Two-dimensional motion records
——

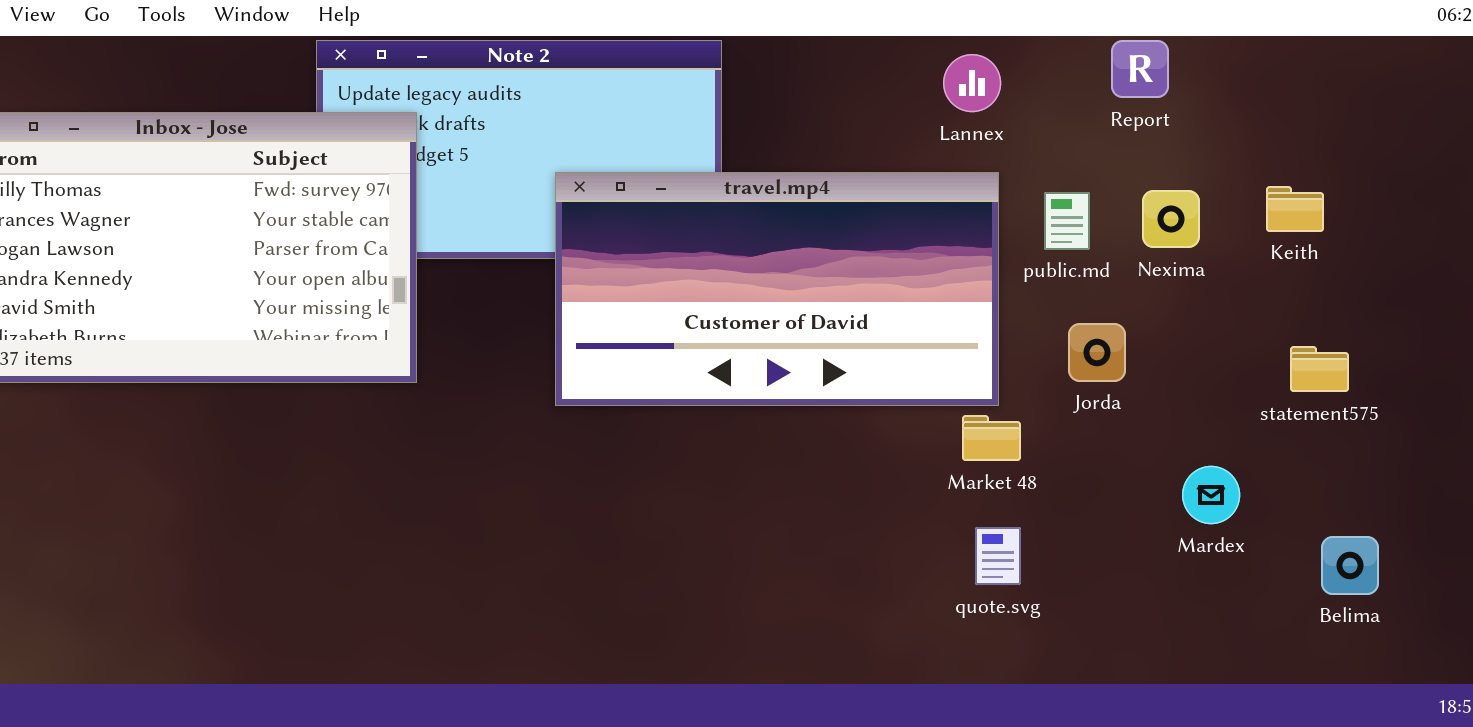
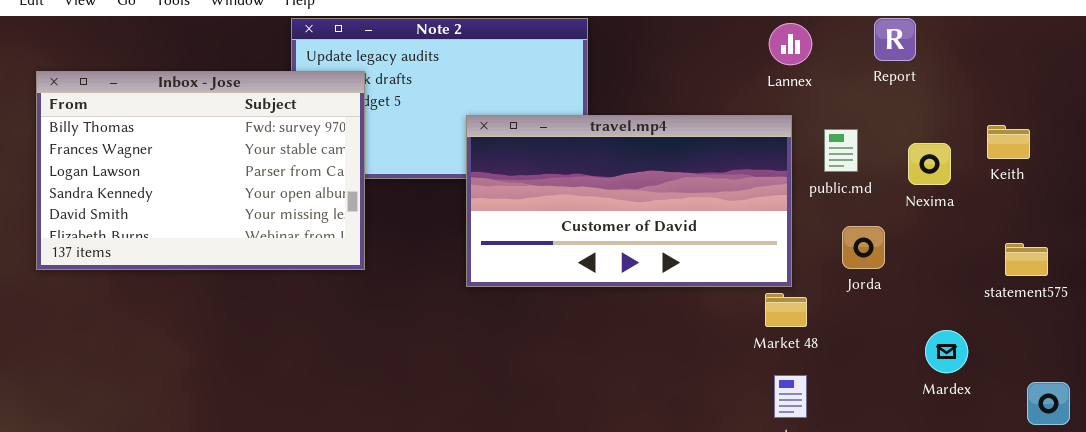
Lannex: [943,54,1001,112] -> [769,23,812,65], moved
Nexima: [1142,190,1200,248] -> [908,143,951,185], moved

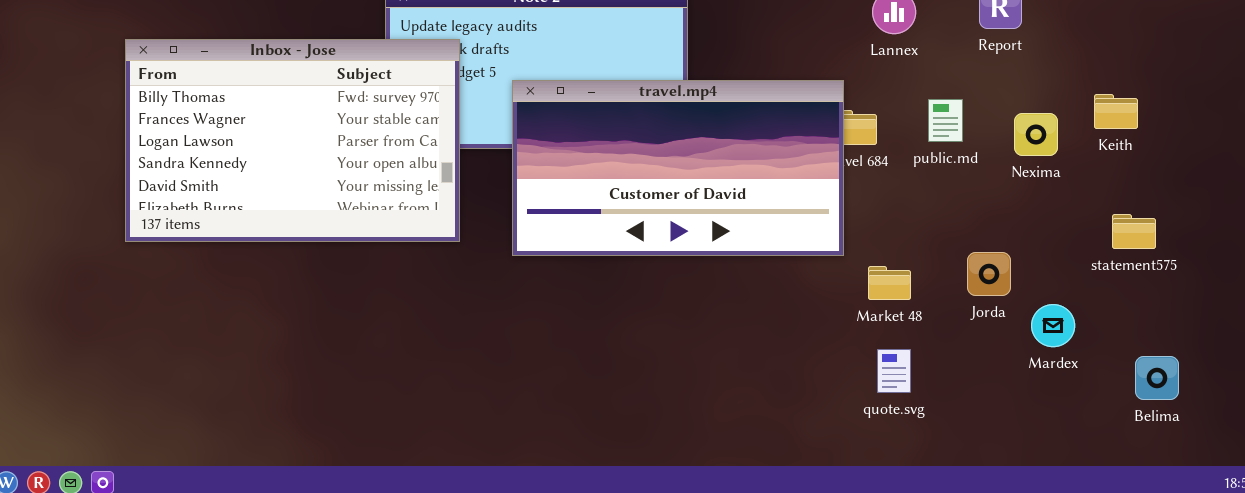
travel.mp4: [466,115,792,287] -> [512,80,844,256], moved
Jorda: [842,226,885,269] -> [967,252,1011,296], moved

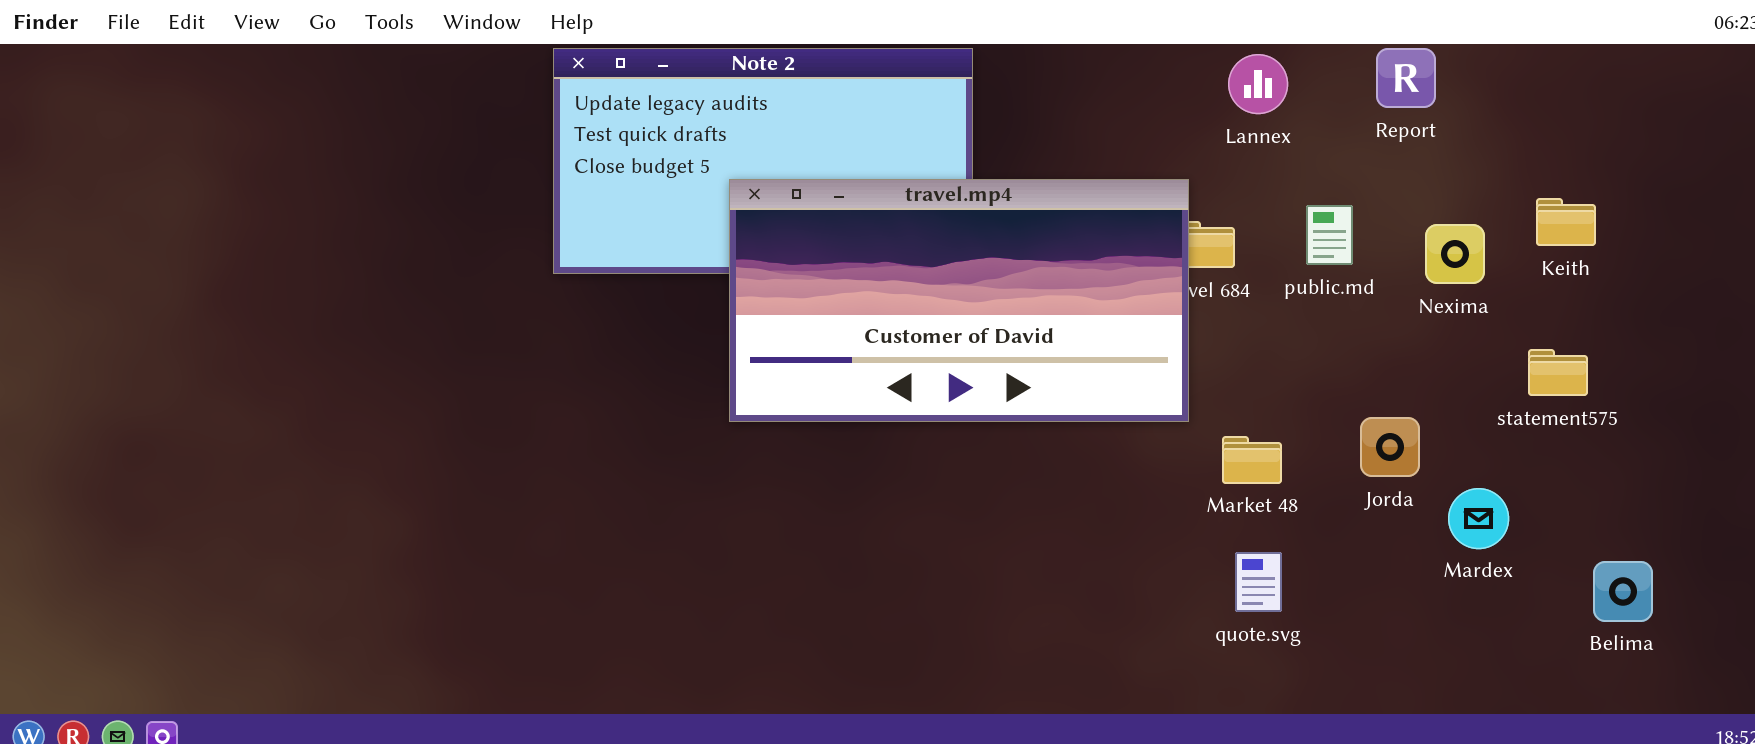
Inbox - Jose: [125,39,460,242] -> none, closed
statement575: [1112,214,1156,249] -> [1528,349,1588,396], moved

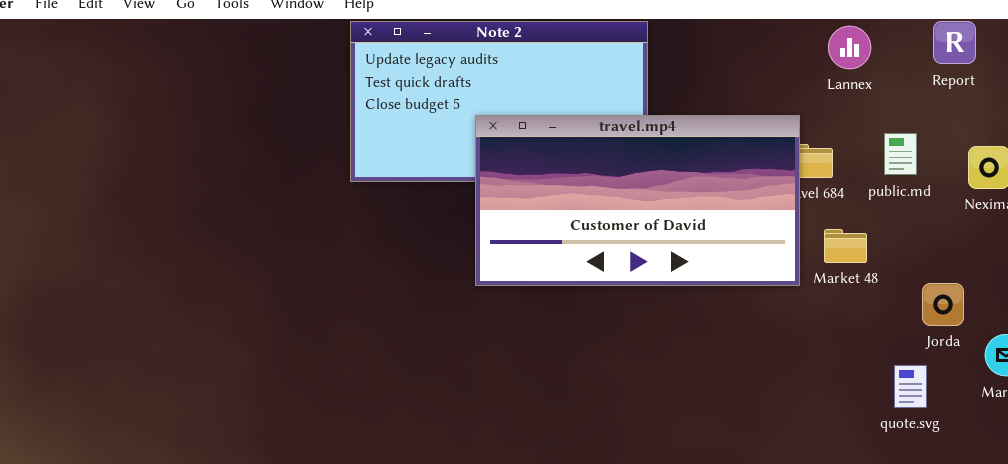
Market 48: [1222,436,1282,484] -> [824,229,867,263], moved
quote.svg: [1235,552,1282,612] -> [894,365,927,408], moved

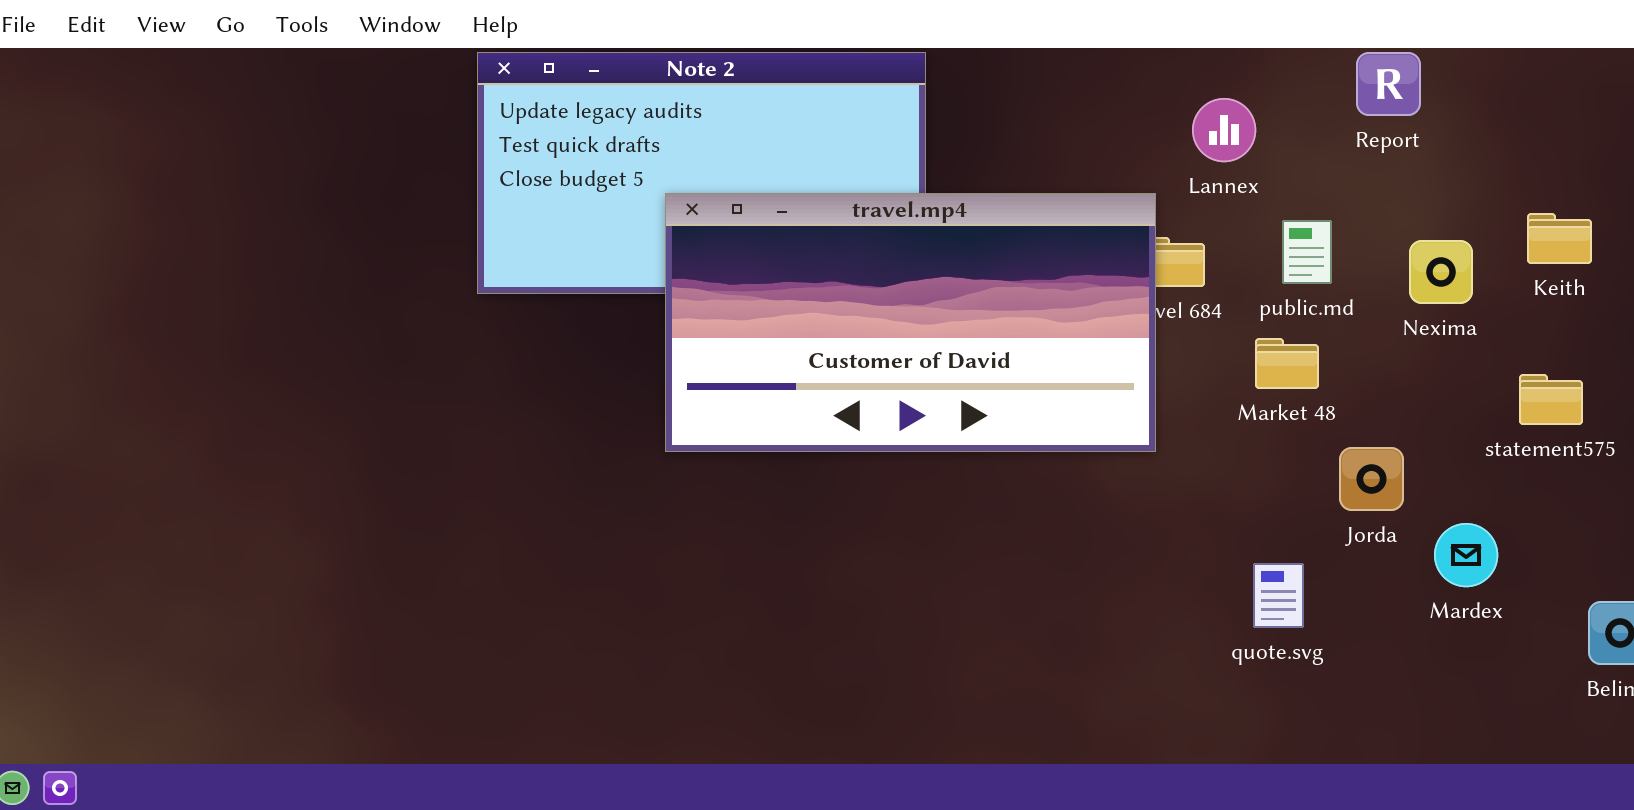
Lannex: [828,26,871,69] -> [1192,98,1256,162], moved
Market 48: [824,229,867,263] -> [1255,338,1319,389], moved
quote.svg: [894,365,927,408] -> [1253,563,1304,628], moved

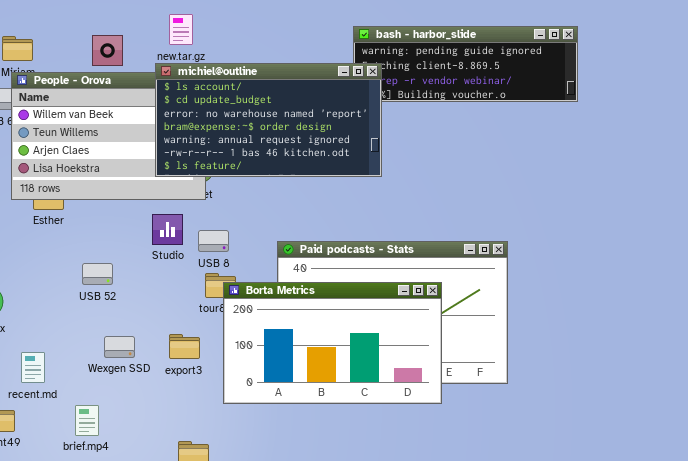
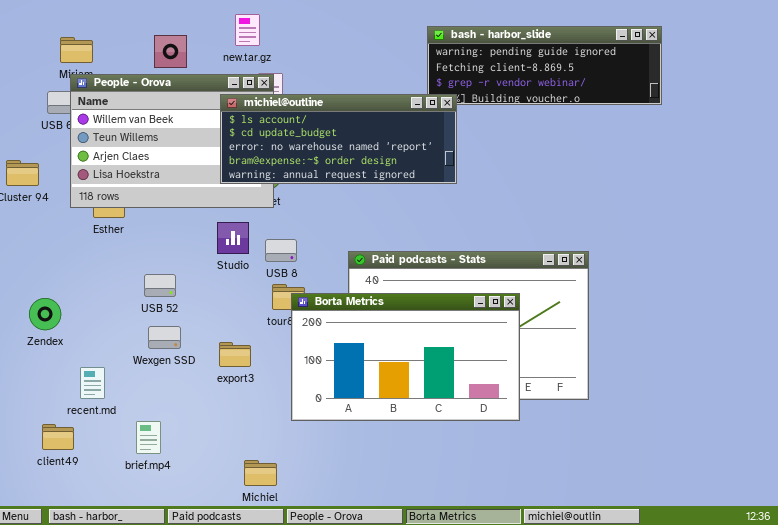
michiel@outline: [155,63,382,177] -> [220,94,457,184], resized
export3: [169,334,200,359] -> [219,342,251,367], moved
Wexgen SSD: [104,336,135,358] -> [148,326,181,349], moved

——

## WHAT YOU HAVE TO DO
Output the span from the line with "Nexima: [1142,190,1200,248] ->" through the last line of the data, inclusive and exact, and omit every picture.

## ANSWER TO THIS EXERCISE
Nexima: [1142,190,1200,248] -> [908,143,951,185], moved

travel.mp4: [466,115,792,287] -> [512,80,844,256], moved
Jorda: [842,226,885,269] -> [967,252,1011,296], moved

Inbox - Jose: [125,39,460,242] -> none, closed
statement575: [1112,214,1156,249] -> [1528,349,1588,396], moved

Market 48: [1222,436,1282,484] -> [824,229,867,263], moved
quote.svg: [1235,552,1282,612] -> [894,365,927,408], moved

Lannex: [828,26,871,69] -> [1192,98,1256,162], moved
Market 48: [824,229,867,263] -> [1255,338,1319,389], moved
quote.svg: [894,365,927,408] -> [1253,563,1304,628], moved

michiel@outline: [155,63,382,177] -> [220,94,457,184], resized
export3: [169,334,200,359] -> [219,342,251,367], moved
Wexgen SSD: [104,336,135,358] -> [148,326,181,349], moved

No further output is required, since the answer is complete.